Instructions for the task :: Each line below must be transcribed with no word changed.

Source data ::
######

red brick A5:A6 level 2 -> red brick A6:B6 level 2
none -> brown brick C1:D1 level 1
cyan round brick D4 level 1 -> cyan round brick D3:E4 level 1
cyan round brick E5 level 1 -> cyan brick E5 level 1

######

Result of the task ::
red brick A5:A6 level 2 -> red brick A6:B6 level 2
none -> brown brick C1:D1 level 1
cyan round brick D4 level 1 -> cyan round brick D3:E4 level 1
cyan round brick E5 level 1 -> cyan brick E5 level 1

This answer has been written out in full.